| TASK DETAILS |
From the first line of the listing below through the line with "Someone repainted the hat", transcribe exactly and skip the pictures.

·····

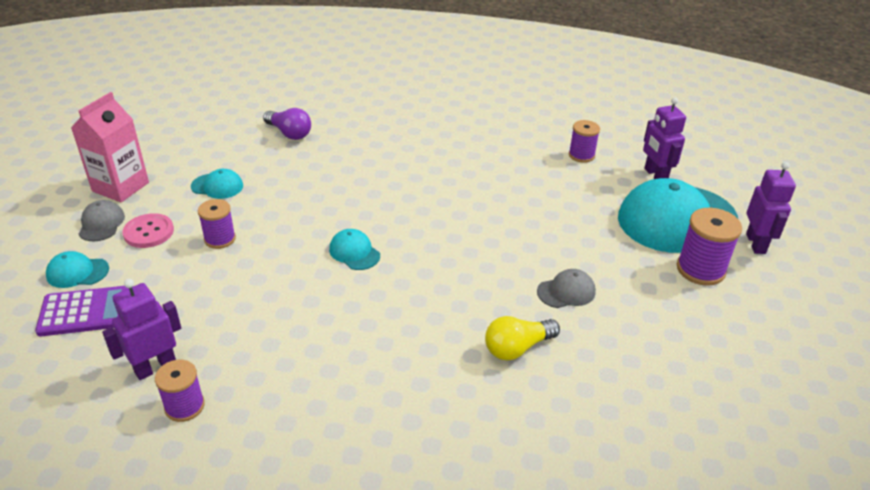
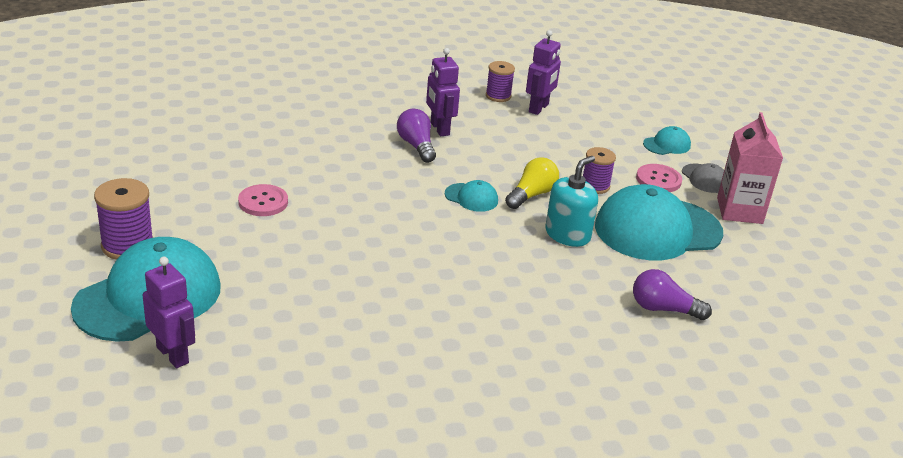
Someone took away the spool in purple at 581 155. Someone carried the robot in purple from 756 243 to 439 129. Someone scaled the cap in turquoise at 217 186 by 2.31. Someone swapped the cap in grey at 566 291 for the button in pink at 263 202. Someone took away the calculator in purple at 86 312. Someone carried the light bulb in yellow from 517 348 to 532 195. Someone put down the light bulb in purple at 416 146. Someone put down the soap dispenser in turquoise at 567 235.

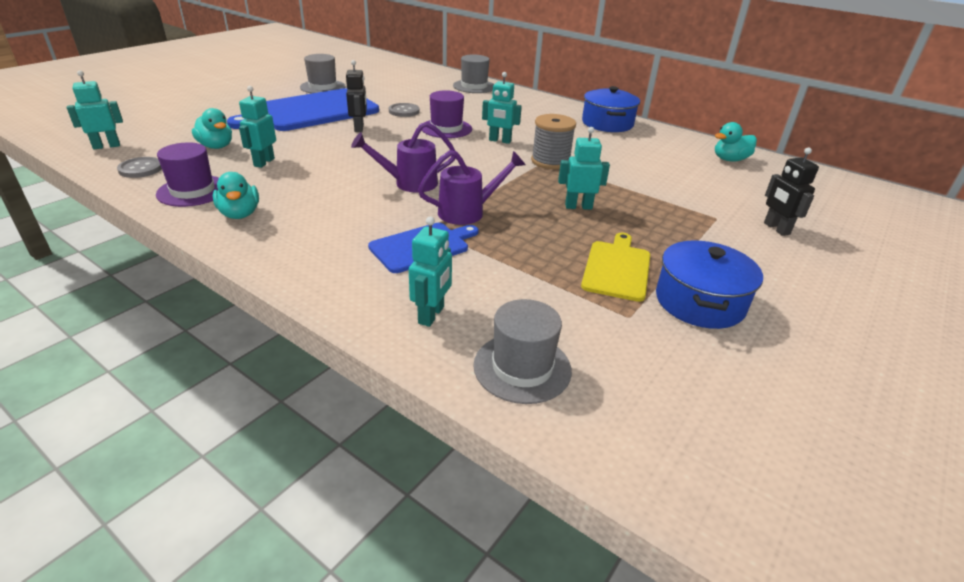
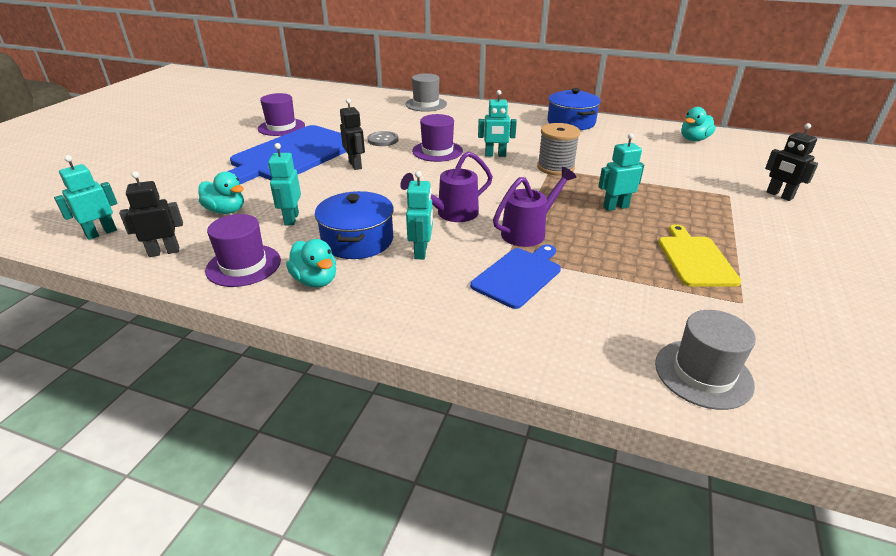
Someone repainted the hat in grey at 323 87, which became the hat in purple at 281 127. Someone swapped the button in grey at 141 169 for the robot in black at 164 252. Someone carried the robot in turquoise from 431 315 to 421 251. Someone carried the pot in blue from 699 302 to 357 240.

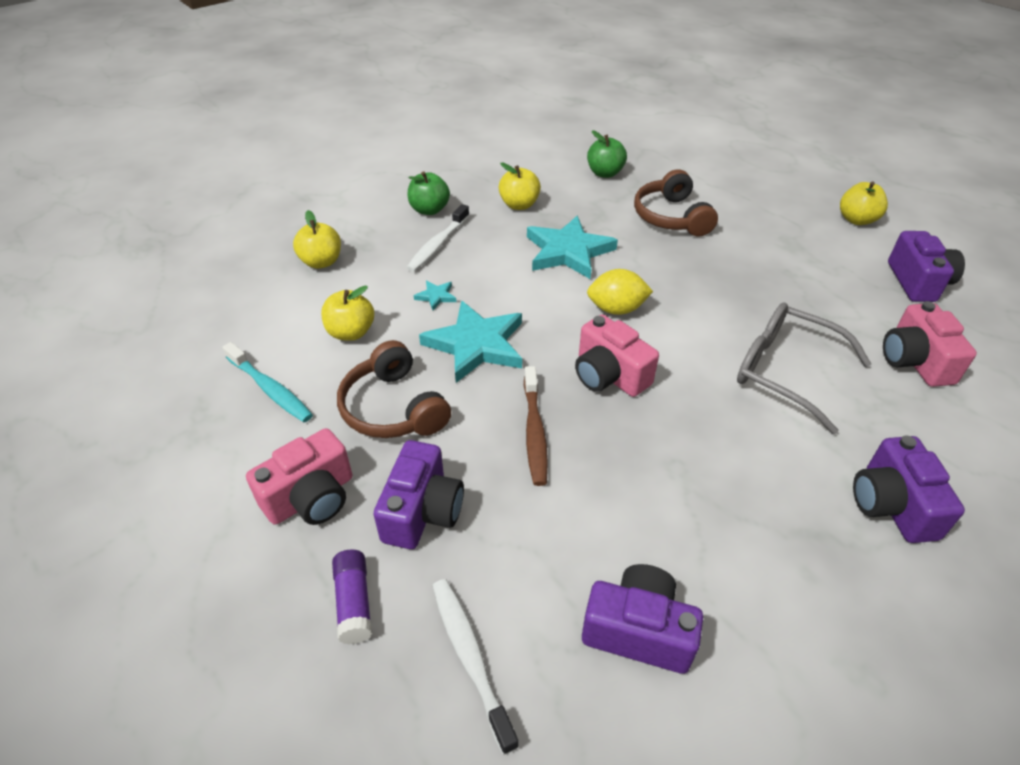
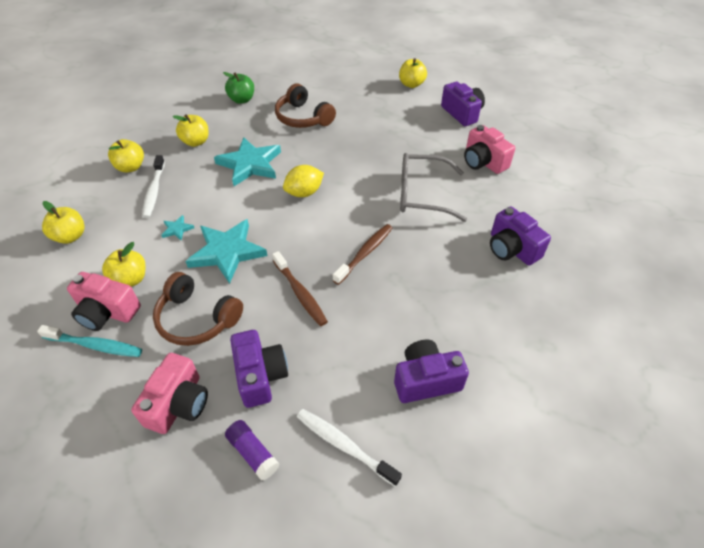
Someone repainted the apple in green at 429 210, which became the apple in yellow at 131 167. Someone carried the camera in pink from 609 375 to 107 312. Someone put down the toothbrush in brown at 365 253.

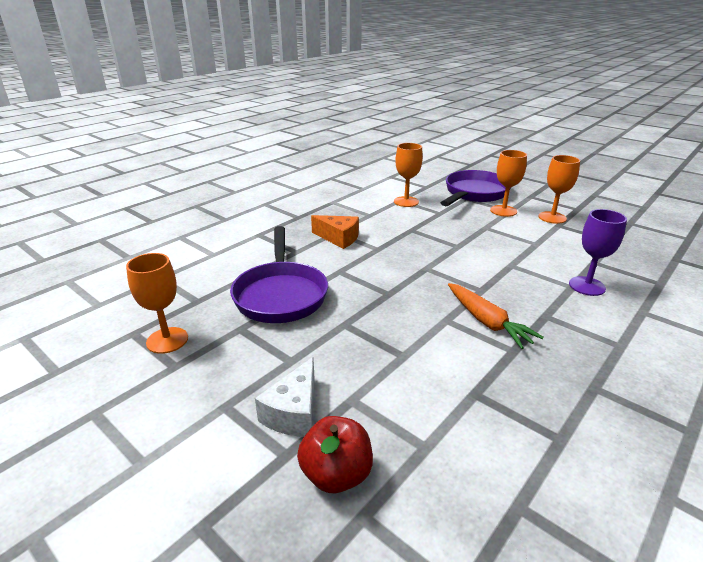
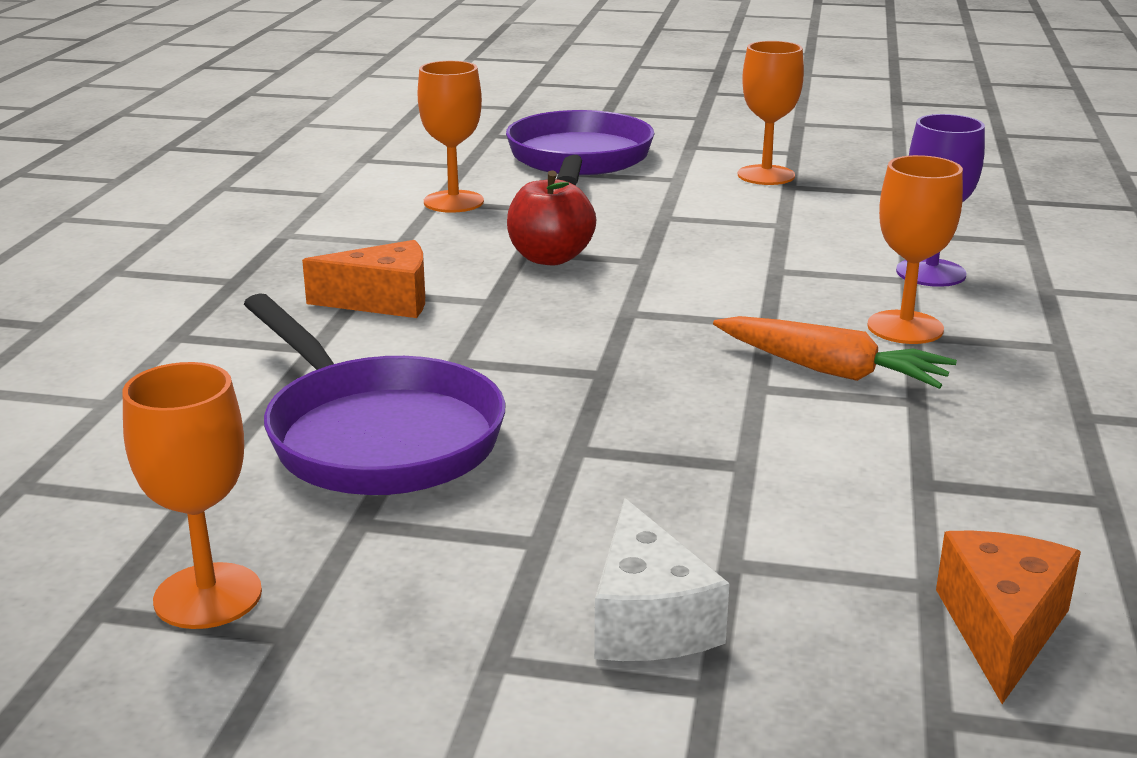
Someone carried the goblet in orange from 503 211 to 905 327. Someone carried the apple in red from 336 474 to 550 258. Someone put down the cheese in orange at 1001 629.

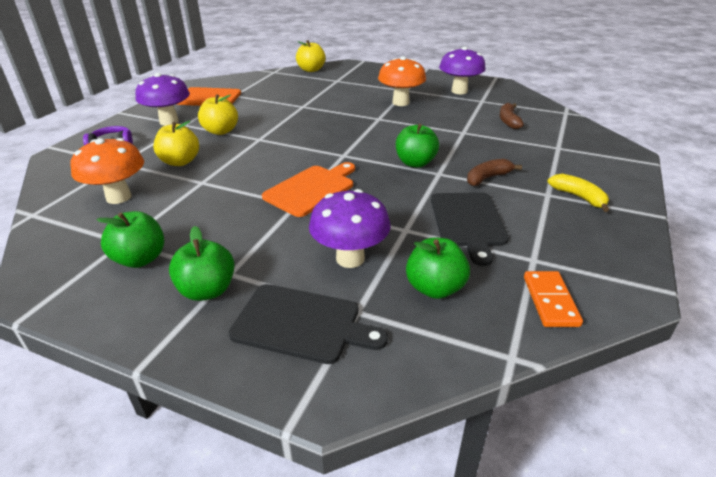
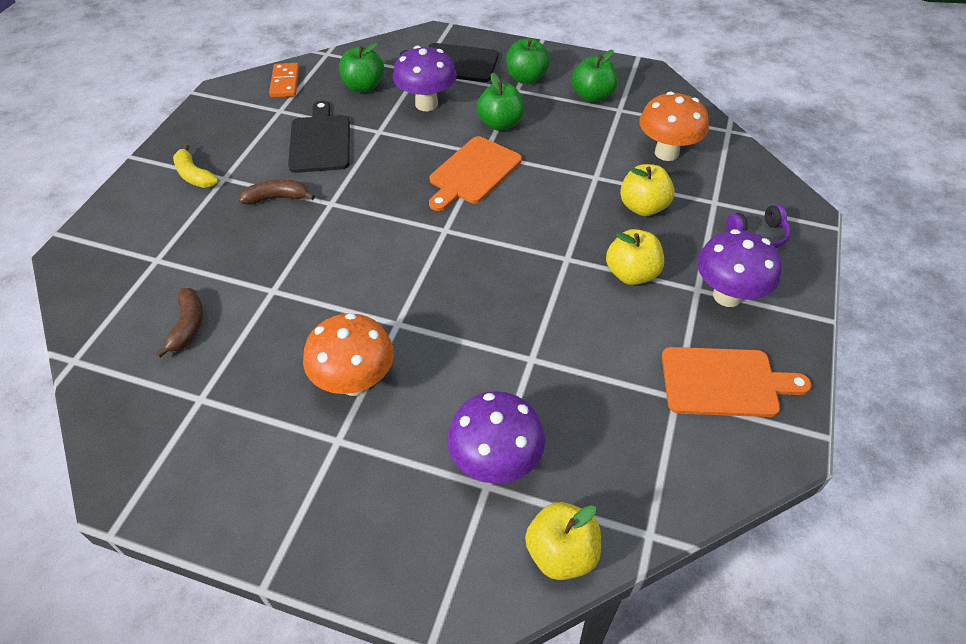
Someone carried the mushroom in purple from 459 91 to 495 463. Someone carried the apple in green from 415 163 to 500 124. Someone rotated the banana in brown at 487 178 by 150 degrees counterclockwise.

·····

| ANSWER TO THE PROBLEM |
Someone took away the spool in purple at 581 155. Someone carried the robot in purple from 756 243 to 439 129. Someone scaled the cap in turquoise at 217 186 by 2.31. Someone swapped the cap in grey at 566 291 for the button in pink at 263 202. Someone took away the calculator in purple at 86 312. Someone carried the light bulb in yellow from 517 348 to 532 195. Someone put down the light bulb in purple at 416 146. Someone put down the soap dispenser in turquoise at 567 235.

Someone repainted the hat in grey at 323 87, which became the hat in purple at 281 127. Someone swapped the button in grey at 141 169 for the robot in black at 164 252. Someone carried the robot in turquoise from 431 315 to 421 251. Someone carried the pot in blue from 699 302 to 357 240.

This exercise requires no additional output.